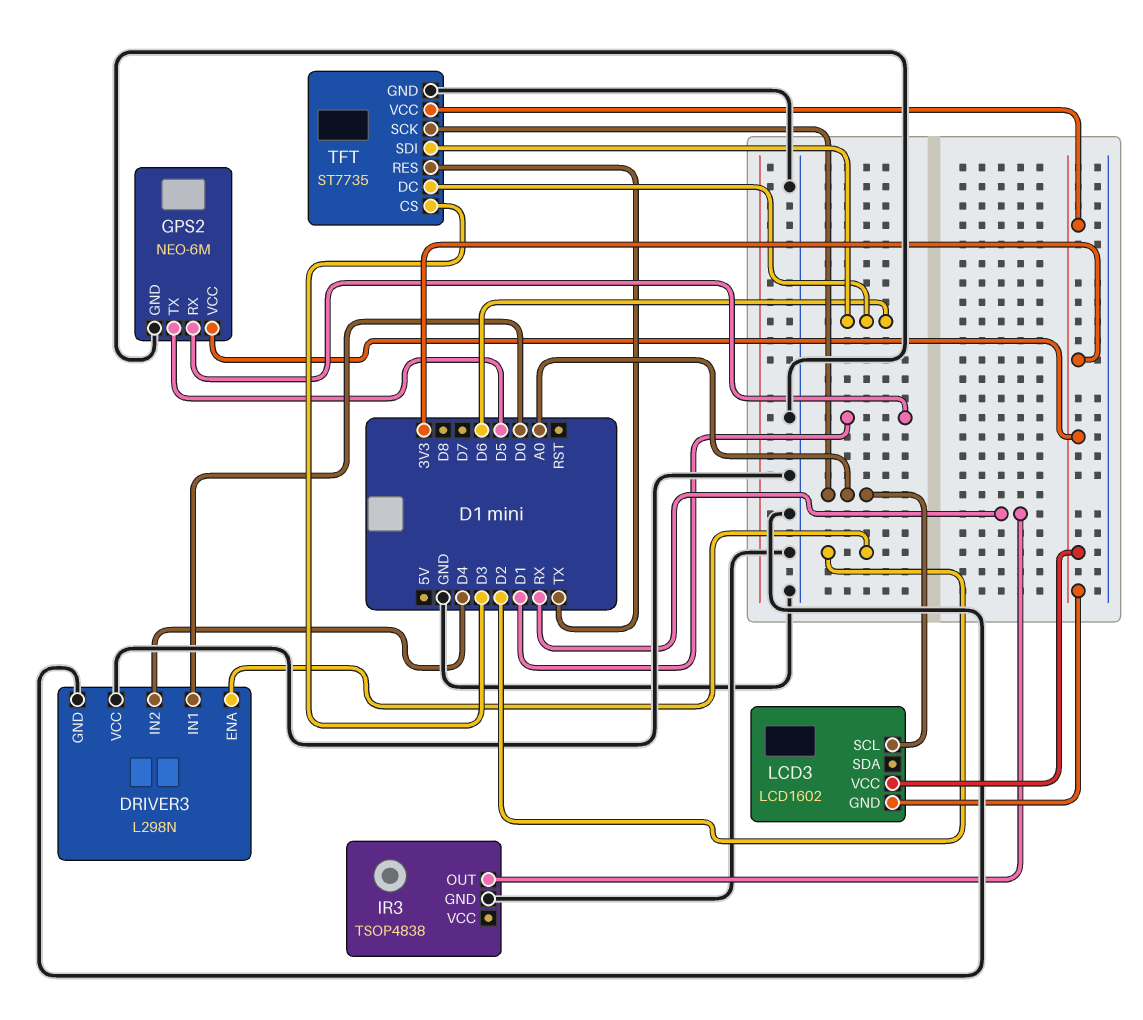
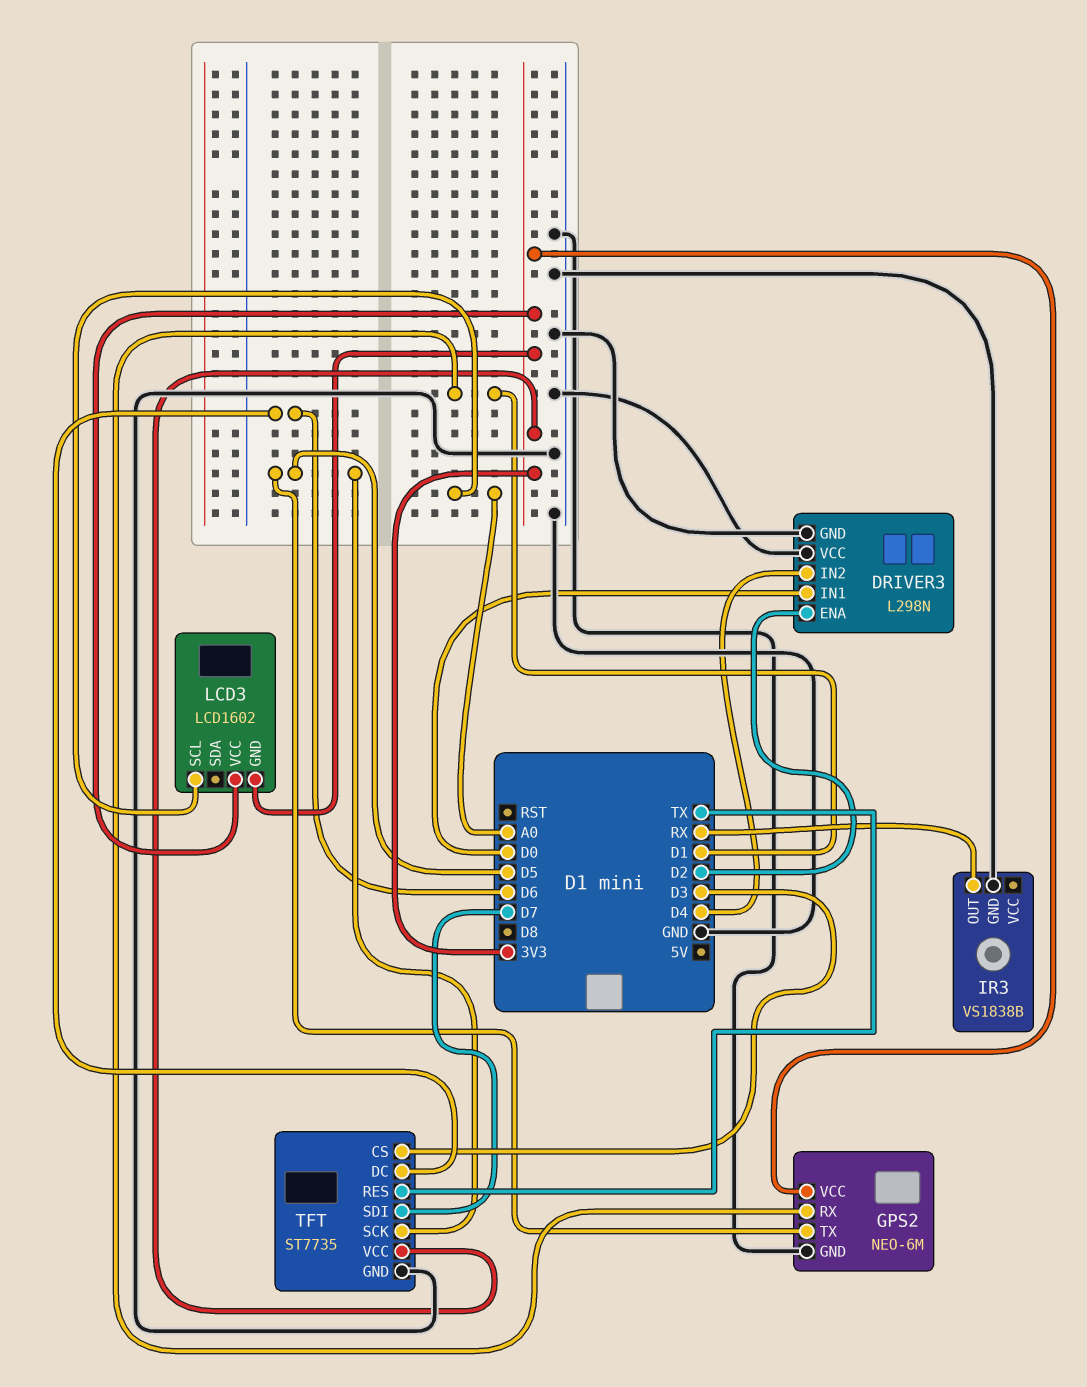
IR3: TSOP4838 -> VS1838B
TFT pin SCK: A0 -> D5
TFT pin SDI: D6 -> D7

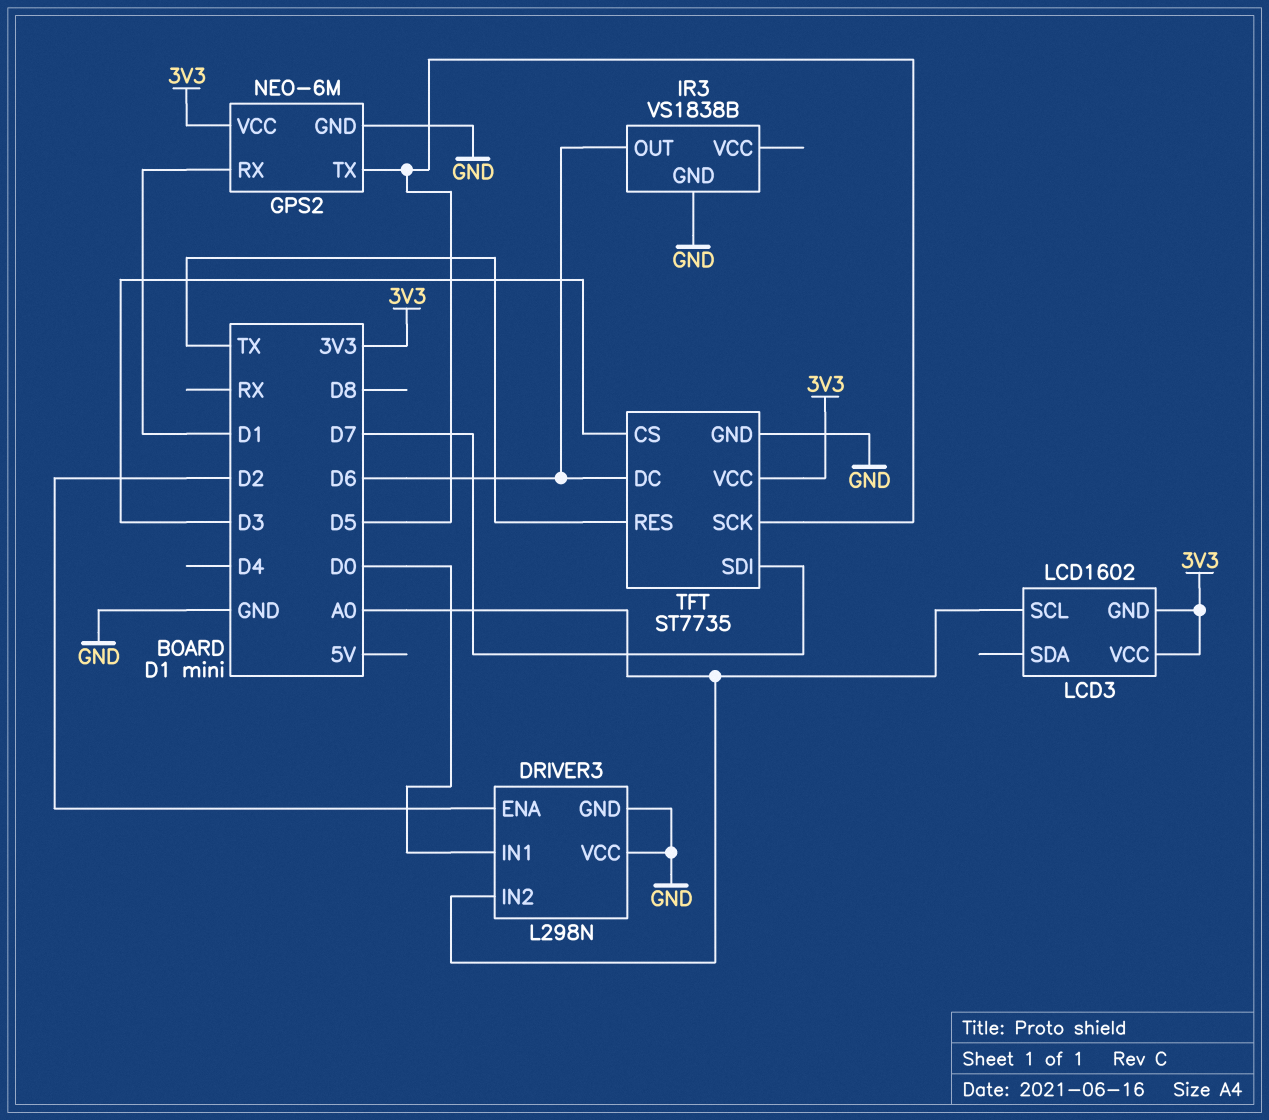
DRIVER3 pin IN2: D4 -> A0
IR3 pin OUT: RX -> D6

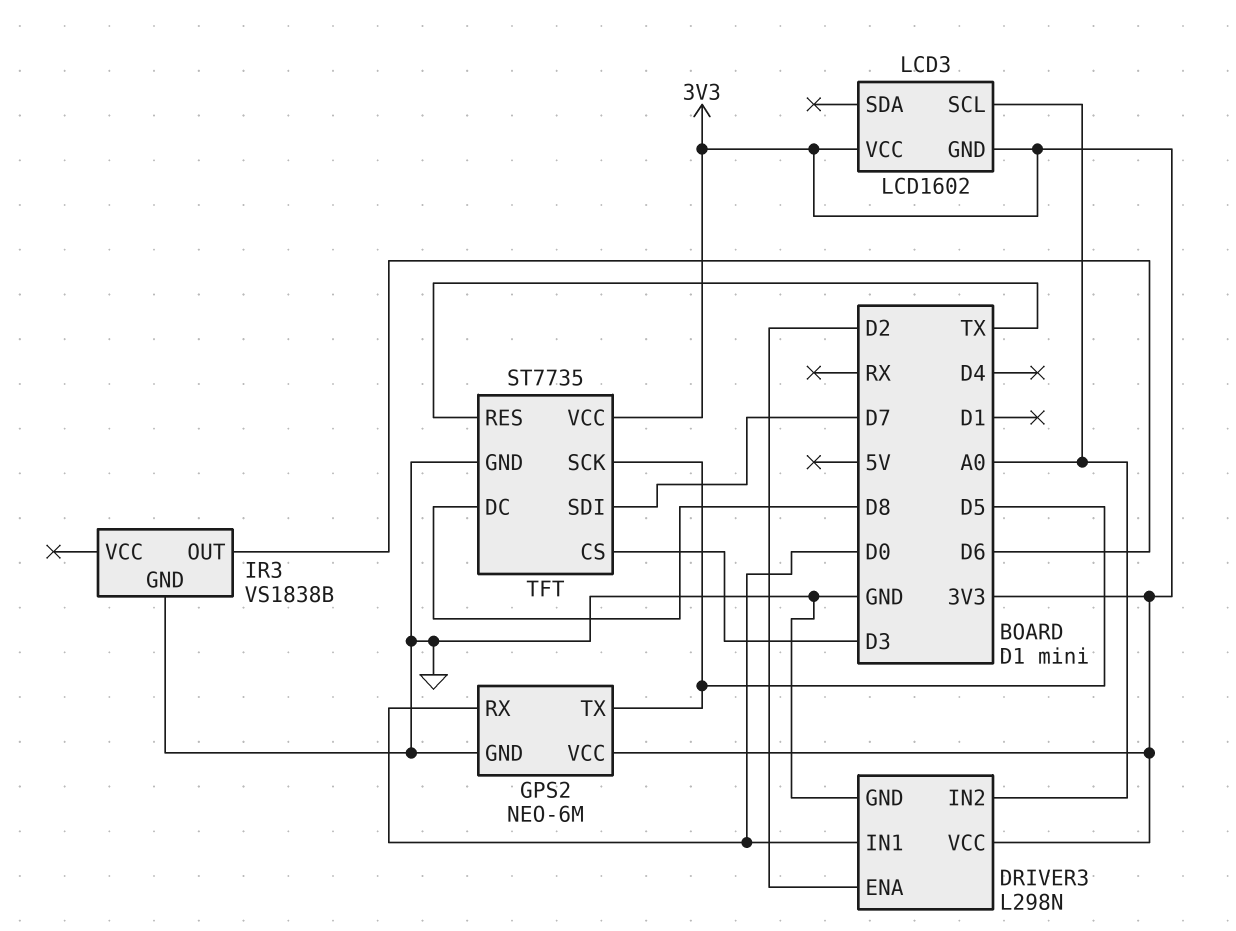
DRIVER3 pin VCC: GND -> 3V3
GPS2 pin RX: D1 -> D0
TFT pin DC: D6 -> D8

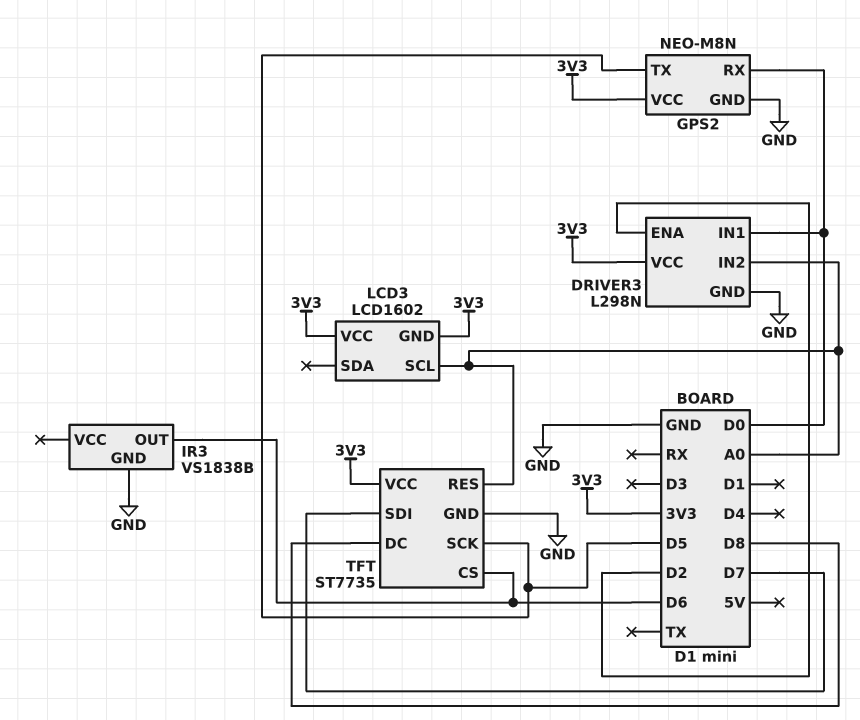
GPS2: NEO-6M -> NEO-M8N
TFT pin CS: D3 -> D6
TFT pin RES: TX -> A0

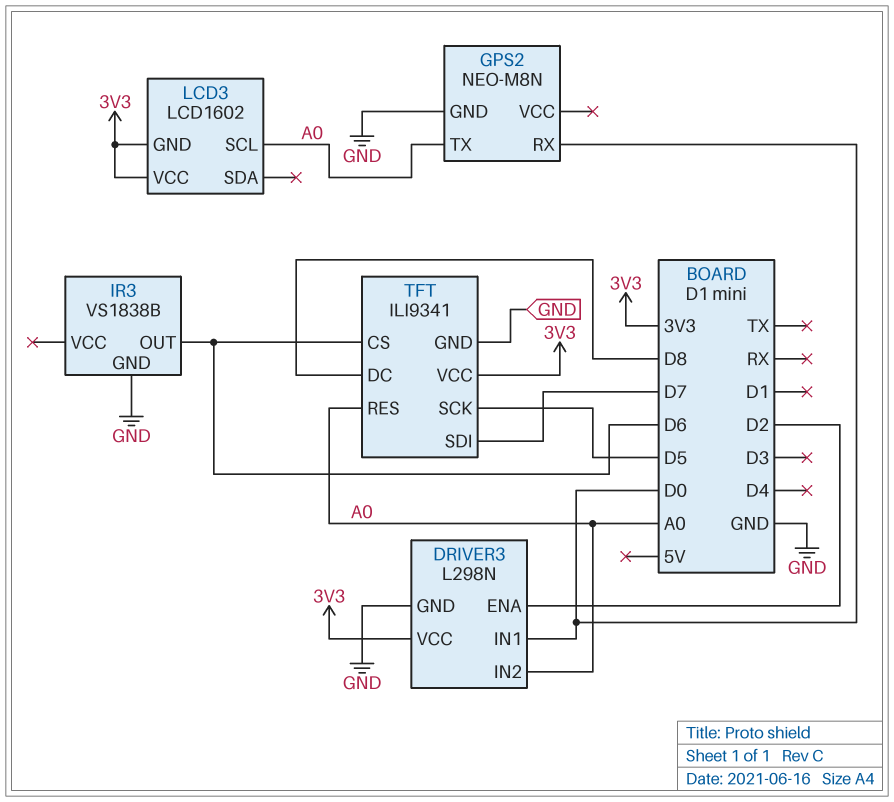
GPS2 pin TX: D5 -> A0
GPS2 pin VCC: 3V3 -> none
TFT: ST7735 -> ILI9341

### [TASK DETAILS]
Go through the records above and write out every line exactly, passing over the pictures.

### [ANSWER TO THIS PROBLEM]
IR3: TSOP4838 -> VS1838B
TFT pin SCK: A0 -> D5
TFT pin SDI: D6 -> D7

DRIVER3 pin IN2: D4 -> A0
IR3 pin OUT: RX -> D6

DRIVER3 pin VCC: GND -> 3V3
GPS2 pin RX: D1 -> D0
TFT pin DC: D6 -> D8

GPS2: NEO-6M -> NEO-M8N
TFT pin CS: D3 -> D6
TFT pin RES: TX -> A0

GPS2 pin TX: D5 -> A0
GPS2 pin VCC: 3V3 -> none
TFT: ST7735 -> ILI9341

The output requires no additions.